PROBLEM TO WORK ON
Across the listing below, state how many lines hold the string "CANL"; write nothing but that number.

STUDY MATERIAL
※ ※ ※

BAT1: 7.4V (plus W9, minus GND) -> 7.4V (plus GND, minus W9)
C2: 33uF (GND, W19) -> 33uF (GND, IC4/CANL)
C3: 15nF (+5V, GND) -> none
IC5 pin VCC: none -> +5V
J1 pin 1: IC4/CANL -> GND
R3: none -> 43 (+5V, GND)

※ ※ ※

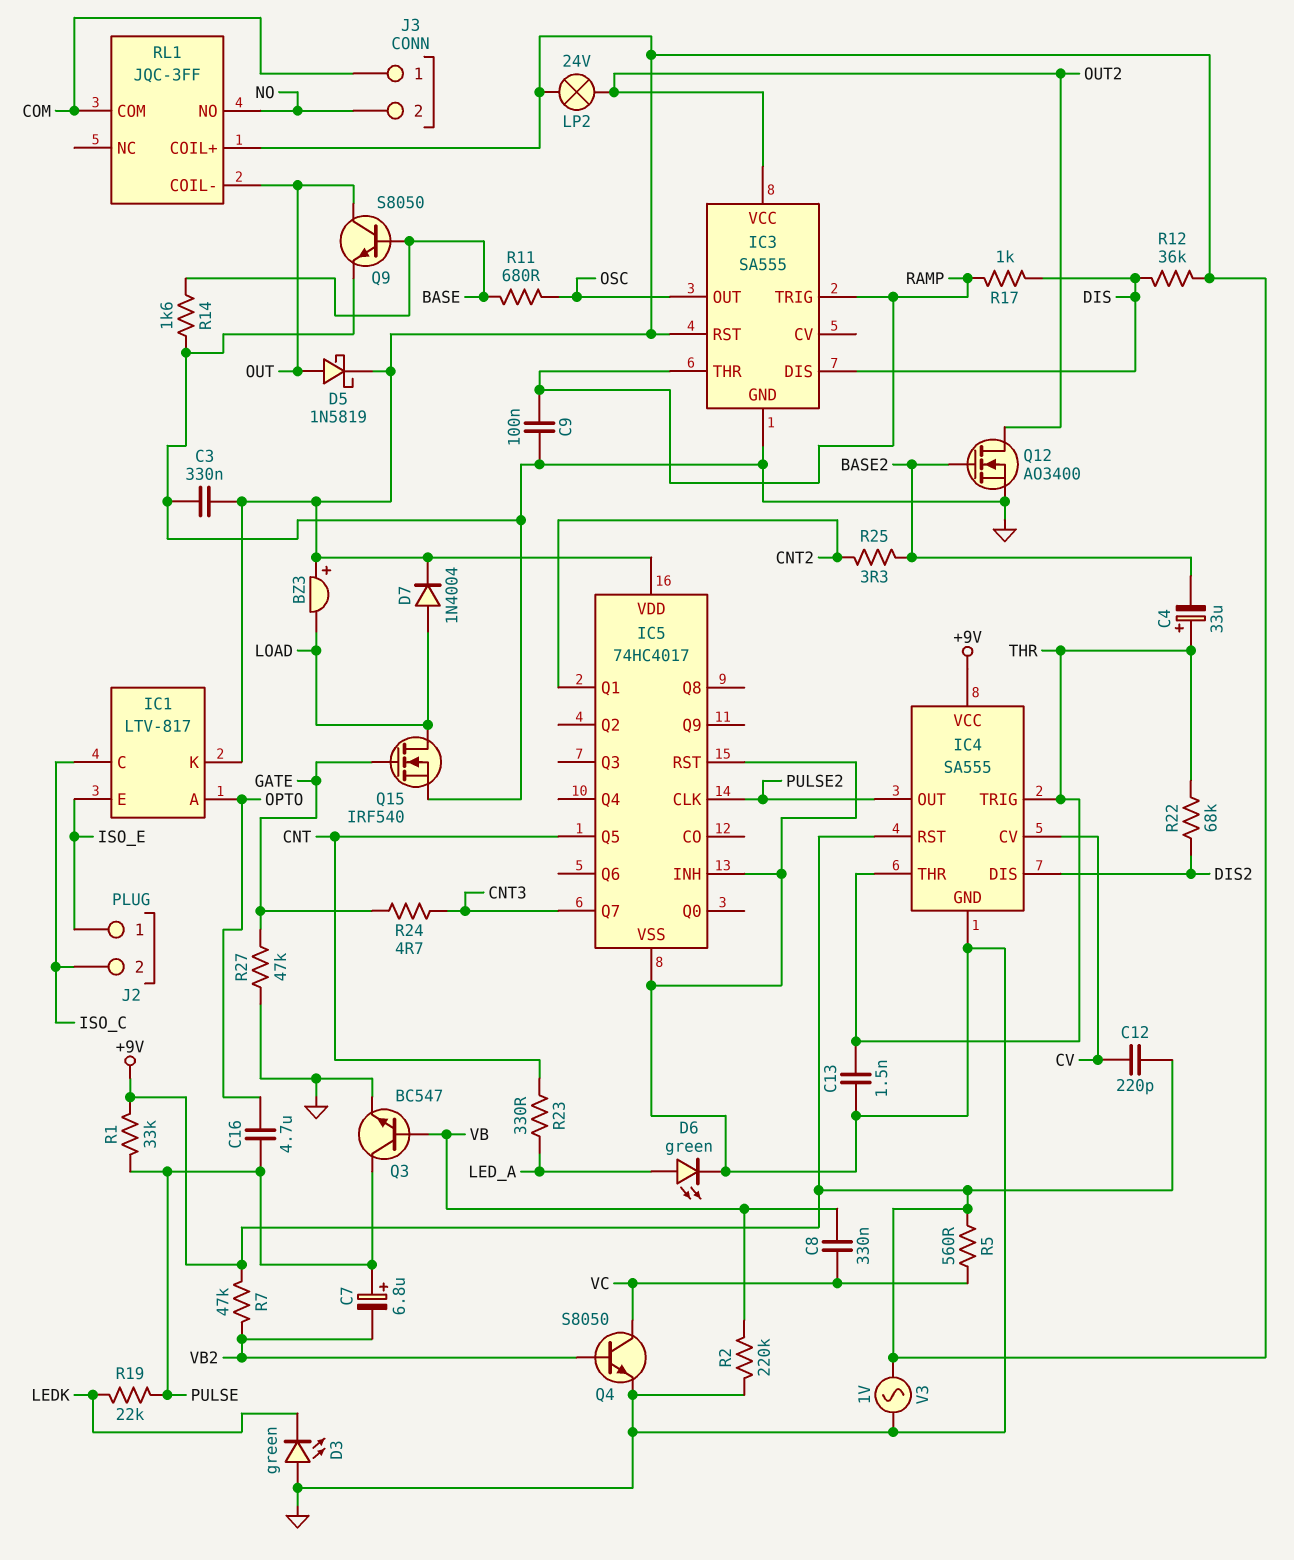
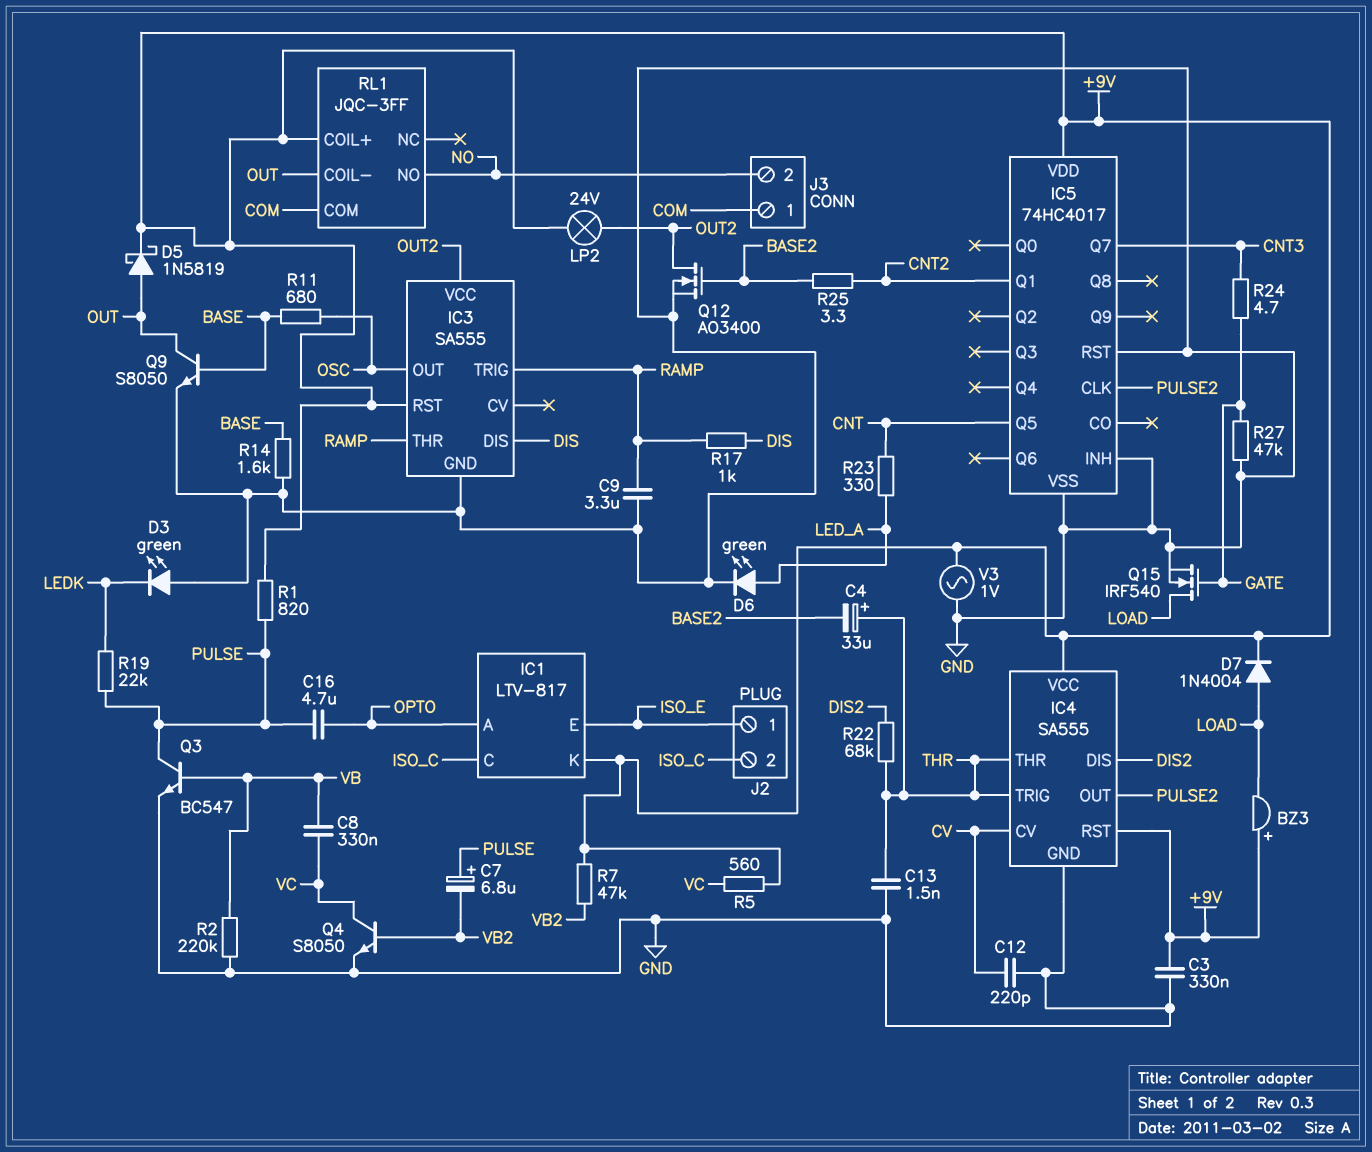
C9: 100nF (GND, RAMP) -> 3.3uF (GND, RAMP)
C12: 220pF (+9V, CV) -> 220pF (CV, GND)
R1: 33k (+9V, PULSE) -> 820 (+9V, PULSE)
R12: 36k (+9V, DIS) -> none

※ ※ ※

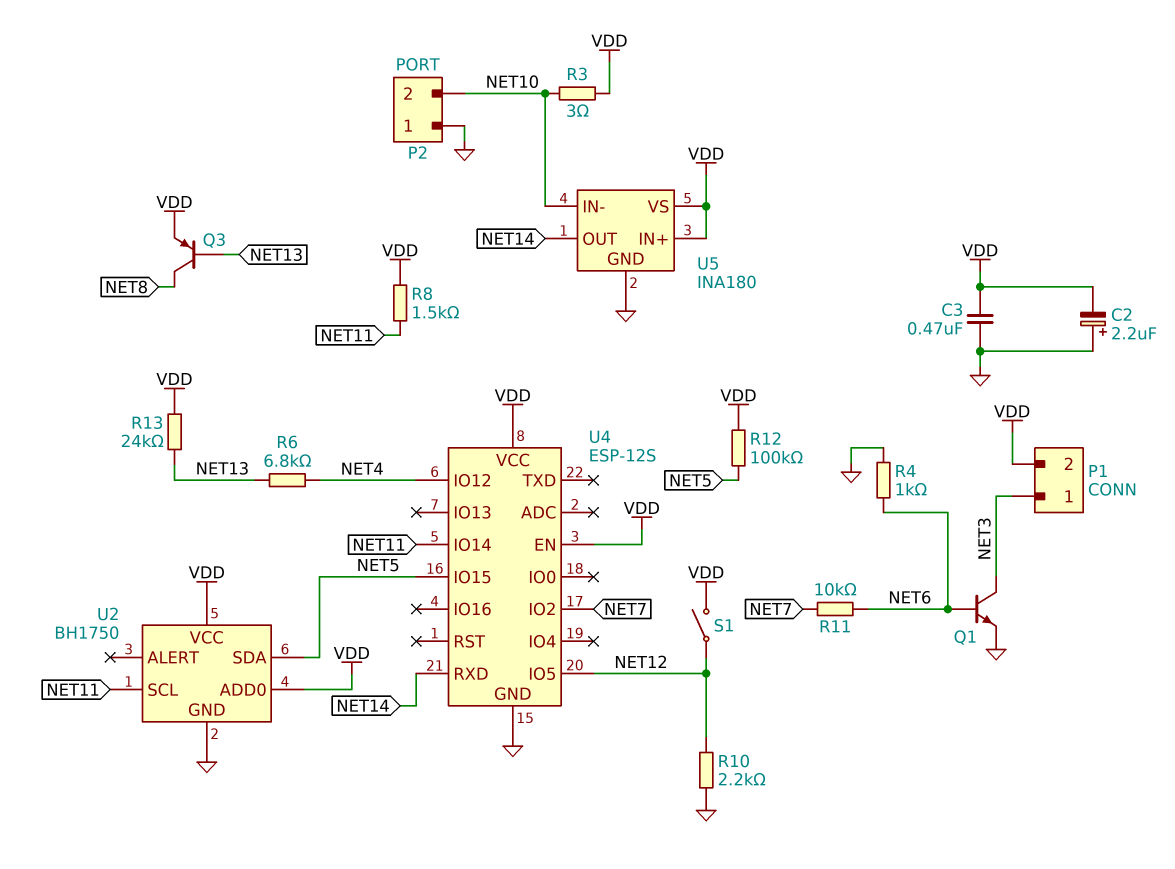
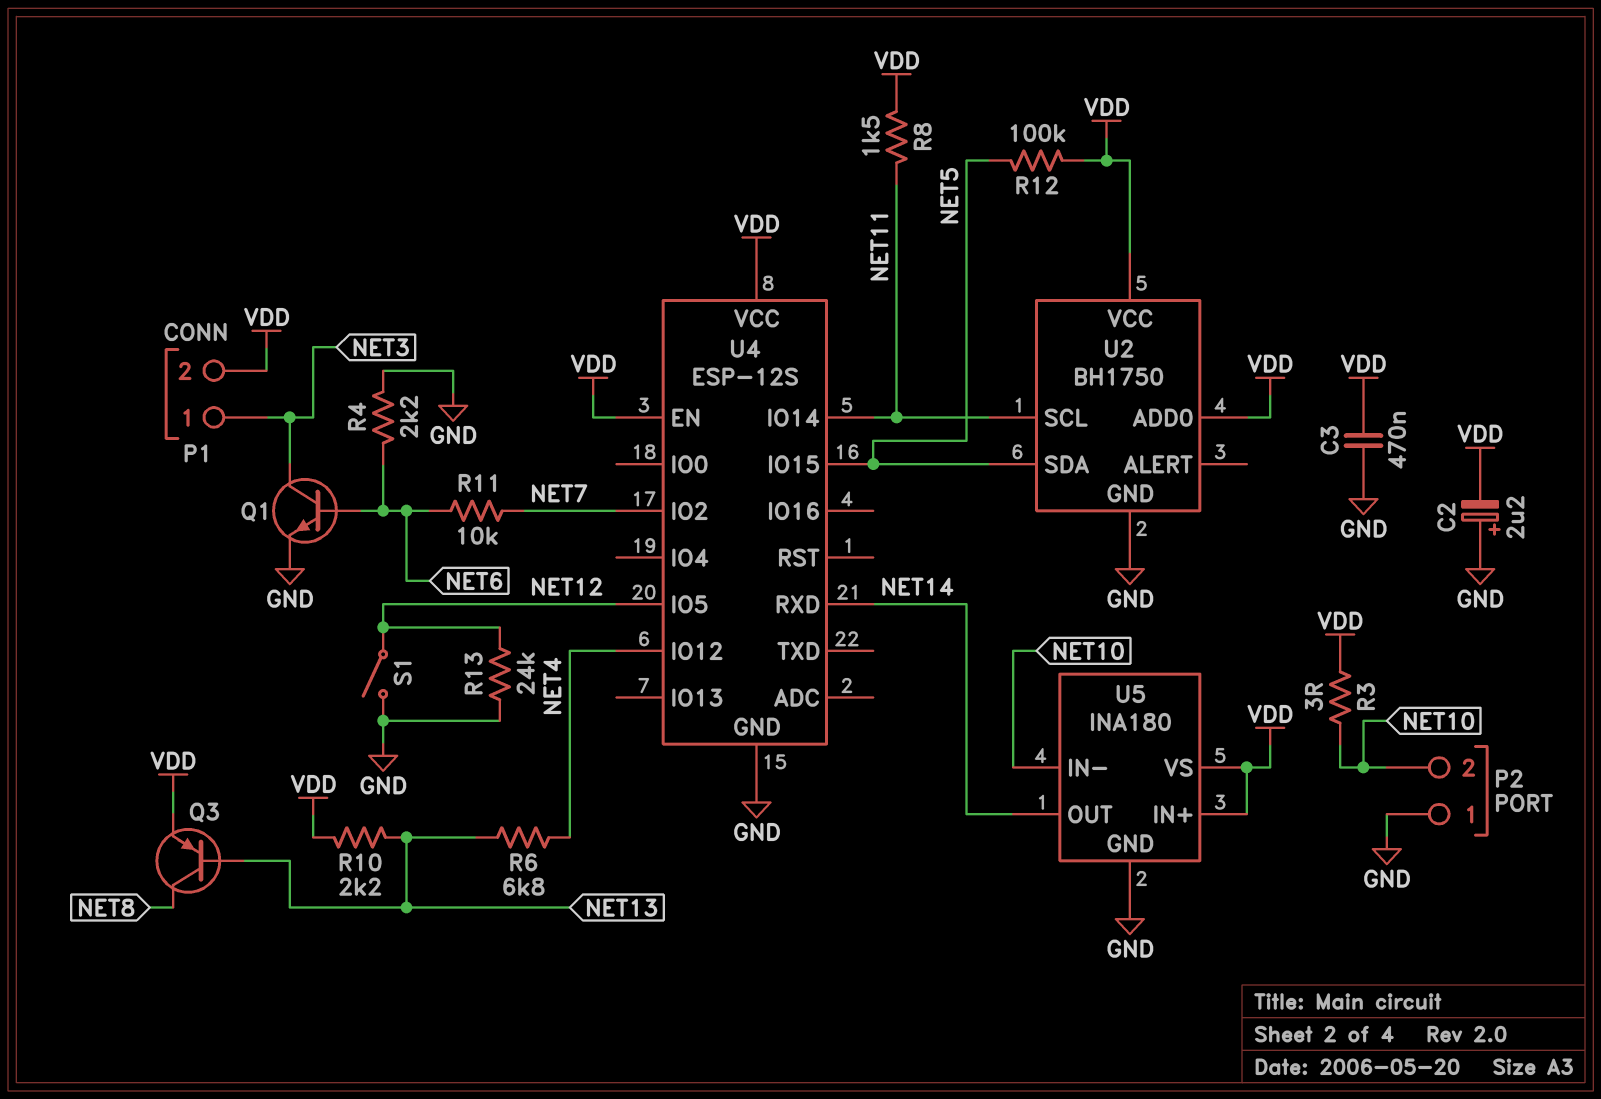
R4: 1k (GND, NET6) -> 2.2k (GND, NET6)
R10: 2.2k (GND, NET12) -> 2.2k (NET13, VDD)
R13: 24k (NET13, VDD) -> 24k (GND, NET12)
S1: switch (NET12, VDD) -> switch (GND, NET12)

※ ※ ※

WRITTEN ANSWER
2